───── DATA BLOCK ─────

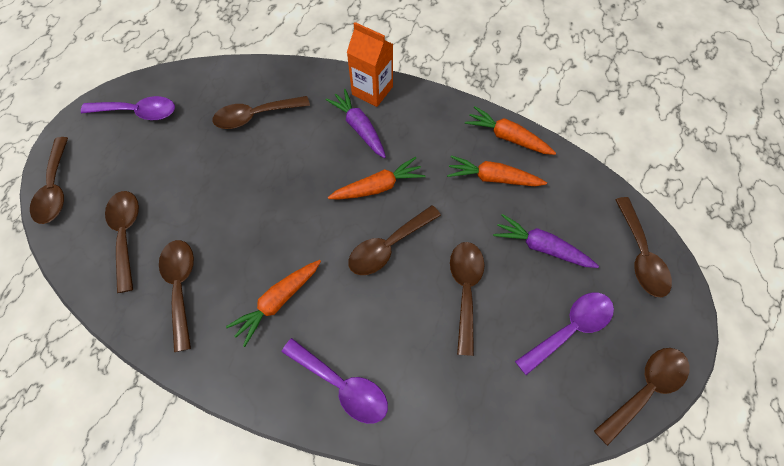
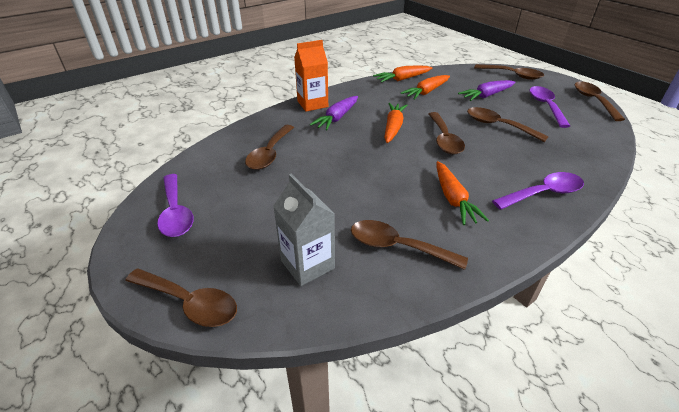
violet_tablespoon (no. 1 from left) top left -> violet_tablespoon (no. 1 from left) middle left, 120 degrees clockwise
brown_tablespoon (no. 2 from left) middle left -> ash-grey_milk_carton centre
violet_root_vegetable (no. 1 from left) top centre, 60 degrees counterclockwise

─────

PROMPT:
The expected answer is every line above in which the word "degrees" appears.

RESPONSE TO THE EXERCISE:
violet_tablespoon (no. 1 from left) top left -> violet_tablespoon (no. 1 from left) middle left, 120 degrees clockwise
violet_root_vegetable (no. 1 from left) top centre, 60 degrees counterclockwise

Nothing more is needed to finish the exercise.